# Exercise prompt
Look through the records below and copy each line that includes the word "biały".

# Source records
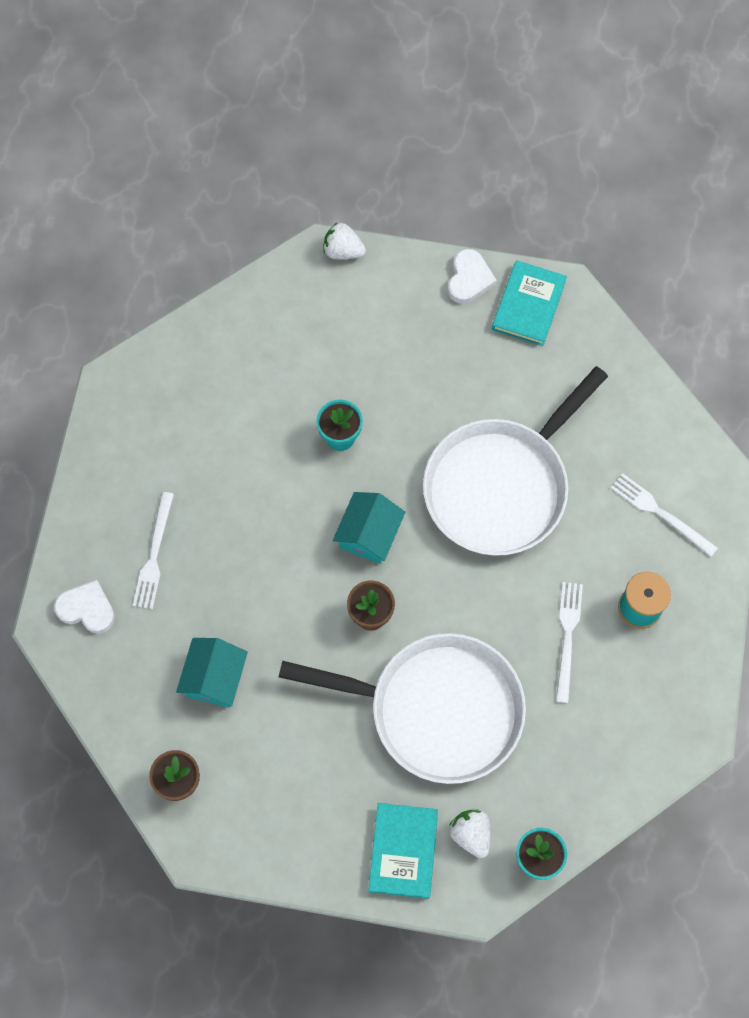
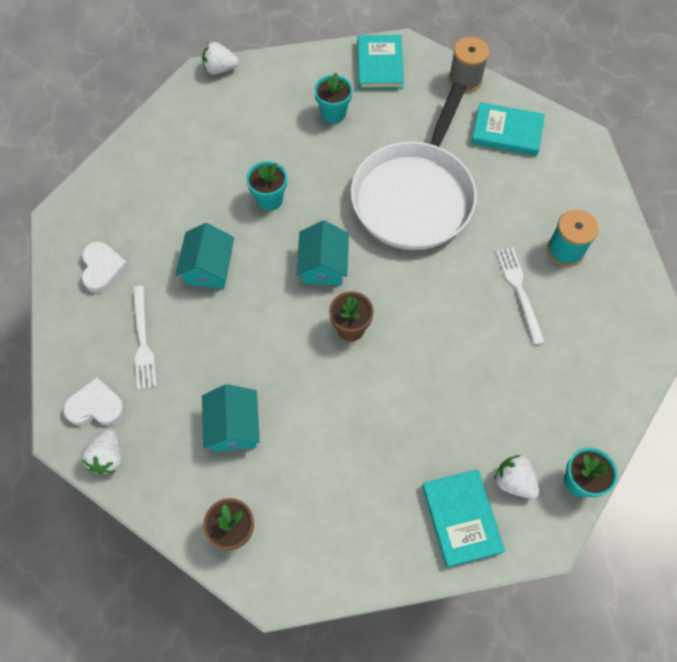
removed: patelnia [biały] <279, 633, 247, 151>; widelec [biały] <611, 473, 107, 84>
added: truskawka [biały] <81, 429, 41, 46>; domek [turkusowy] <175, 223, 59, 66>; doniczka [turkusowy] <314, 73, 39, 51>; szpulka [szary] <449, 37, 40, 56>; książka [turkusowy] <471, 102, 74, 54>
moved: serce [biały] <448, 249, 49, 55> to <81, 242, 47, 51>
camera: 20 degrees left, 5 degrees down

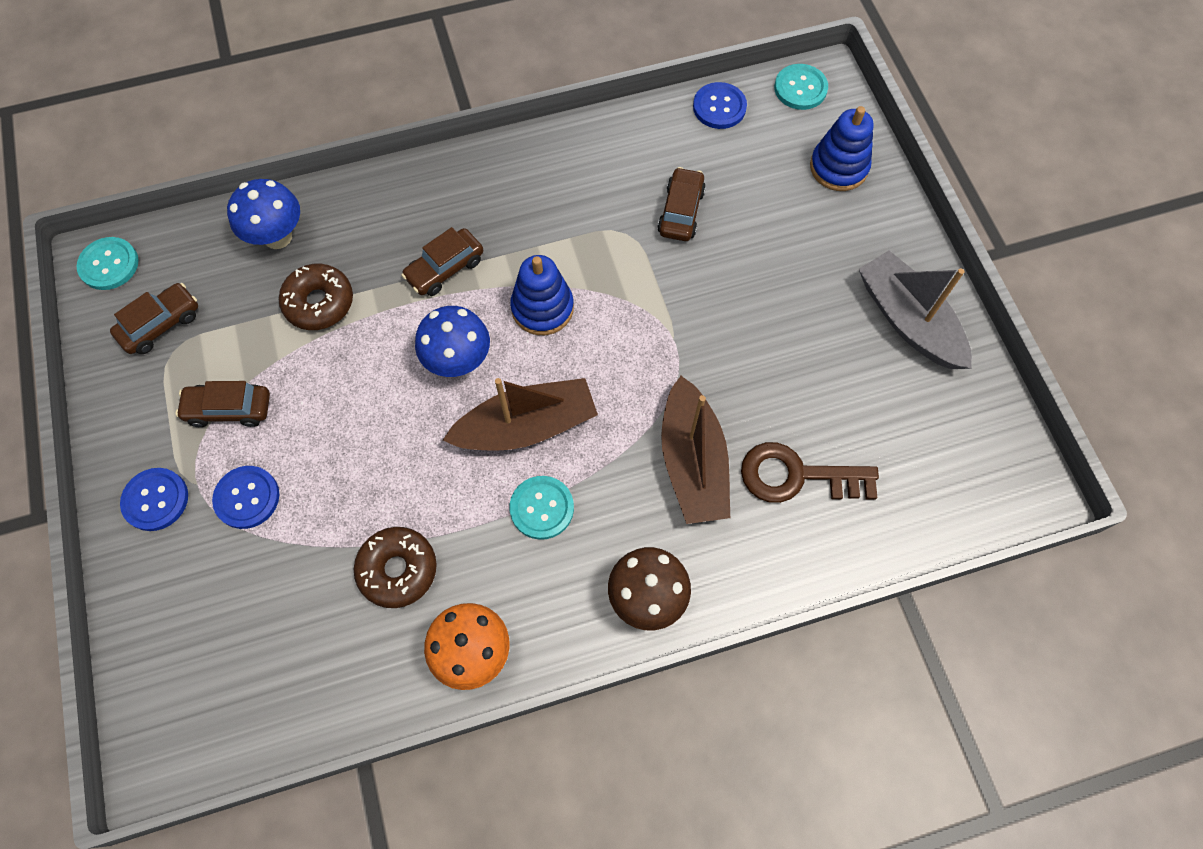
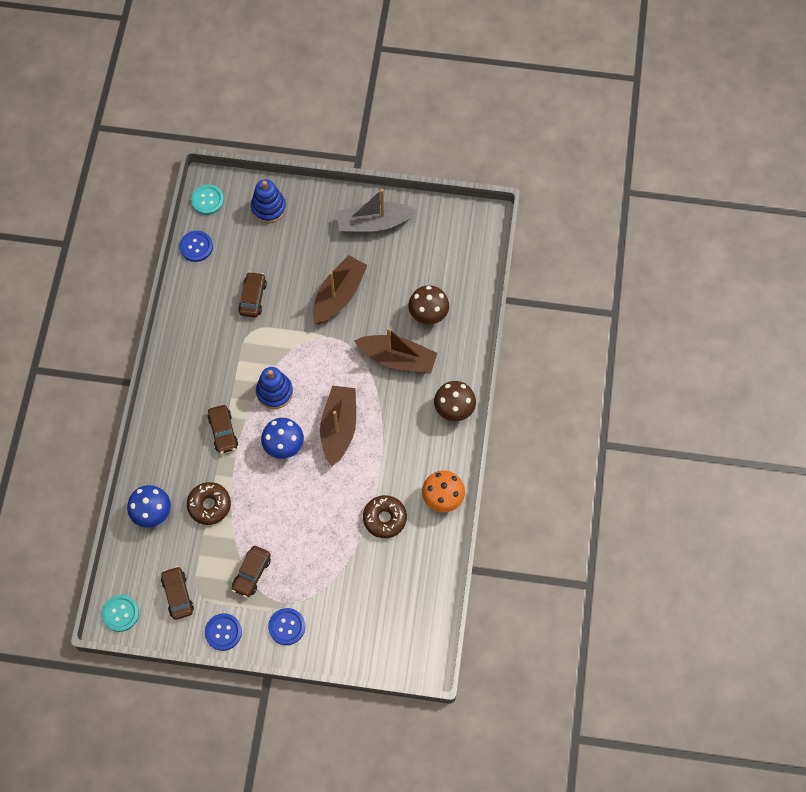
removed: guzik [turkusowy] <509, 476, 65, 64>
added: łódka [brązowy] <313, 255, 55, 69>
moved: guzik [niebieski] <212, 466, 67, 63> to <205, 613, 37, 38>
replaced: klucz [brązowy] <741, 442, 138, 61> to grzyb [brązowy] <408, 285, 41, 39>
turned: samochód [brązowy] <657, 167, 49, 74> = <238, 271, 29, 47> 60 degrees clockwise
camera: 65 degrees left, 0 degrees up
---
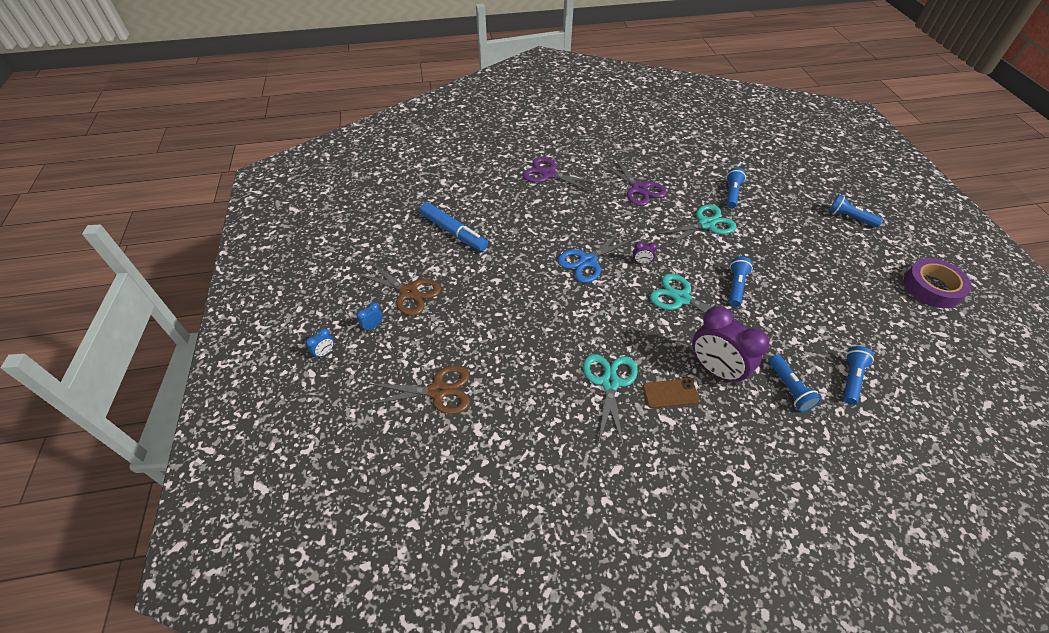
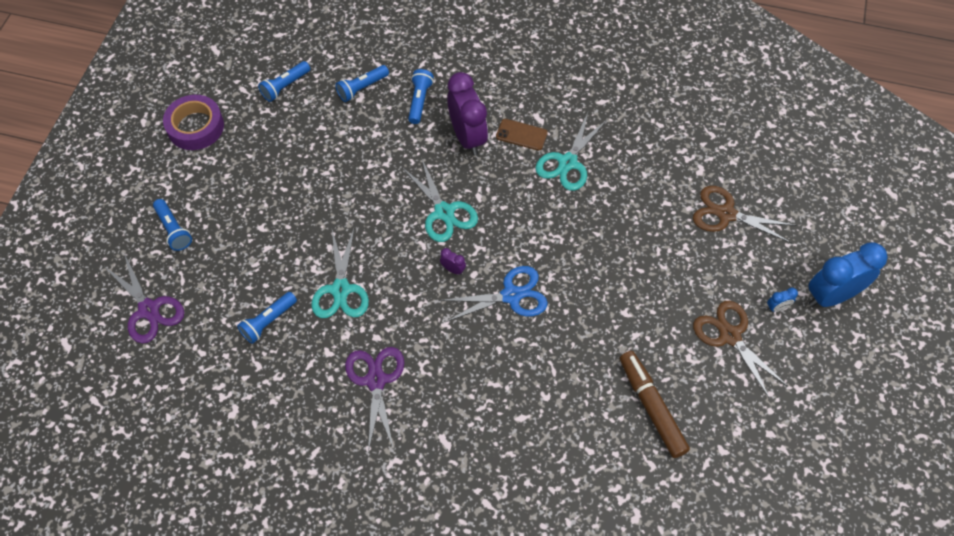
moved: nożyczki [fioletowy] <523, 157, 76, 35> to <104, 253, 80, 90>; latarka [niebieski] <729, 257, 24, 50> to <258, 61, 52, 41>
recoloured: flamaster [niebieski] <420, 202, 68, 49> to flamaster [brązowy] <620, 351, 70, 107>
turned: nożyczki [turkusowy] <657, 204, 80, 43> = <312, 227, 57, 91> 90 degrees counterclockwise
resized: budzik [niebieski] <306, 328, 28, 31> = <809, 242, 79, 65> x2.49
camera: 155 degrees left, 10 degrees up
* * *
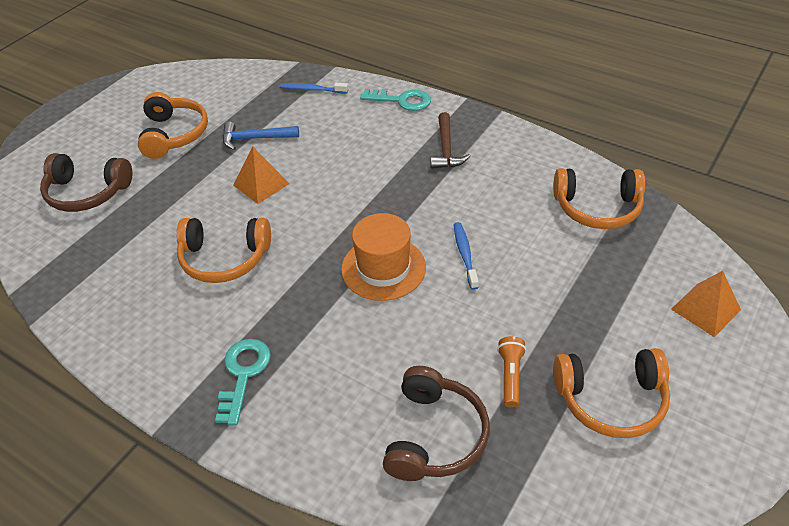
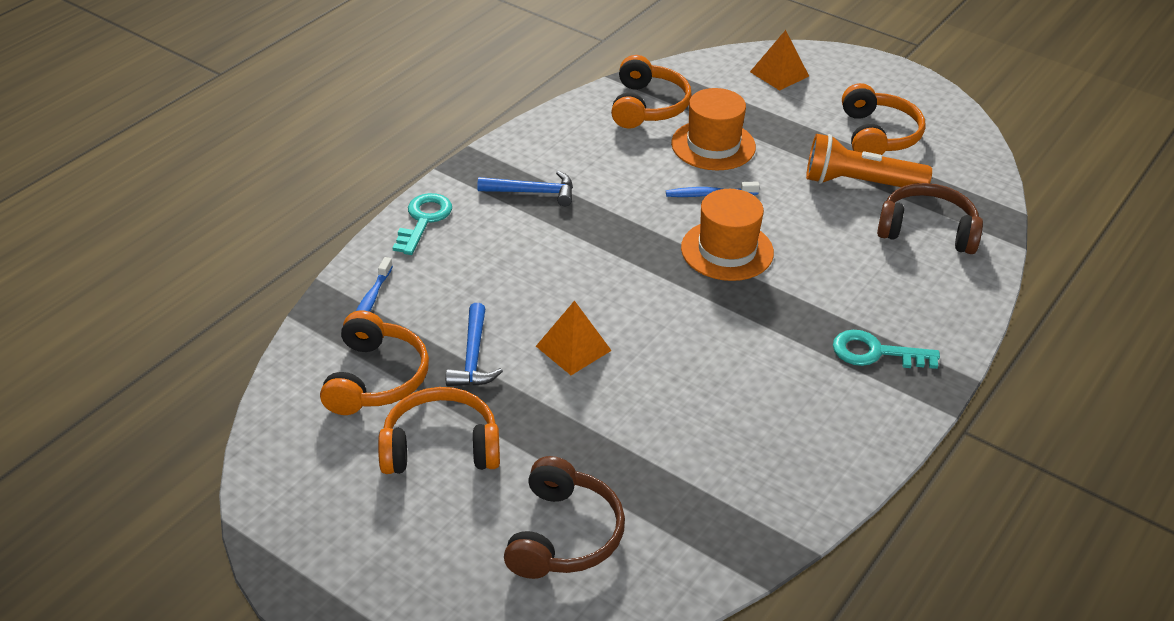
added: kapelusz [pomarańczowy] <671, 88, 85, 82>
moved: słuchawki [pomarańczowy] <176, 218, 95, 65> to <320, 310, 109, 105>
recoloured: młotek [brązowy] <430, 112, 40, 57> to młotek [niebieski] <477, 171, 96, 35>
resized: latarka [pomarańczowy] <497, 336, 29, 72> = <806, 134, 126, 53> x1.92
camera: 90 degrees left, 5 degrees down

# Solution
removed: patelnia [biały] <279, 633, 247, 151>; widelec [biały] <611, 473, 107, 84>
added: truskawka [biały] <81, 429, 41, 46>; domek [turkusowy] <175, 223, 59, 66>; doniczka [turkusowy] <314, 73, 39, 51>; szpulka [szary] <449, 37, 40, 56>; książka [turkusowy] <471, 102, 74, 54>
moved: serce [biały] <448, 249, 49, 55> to <81, 242, 47, 51>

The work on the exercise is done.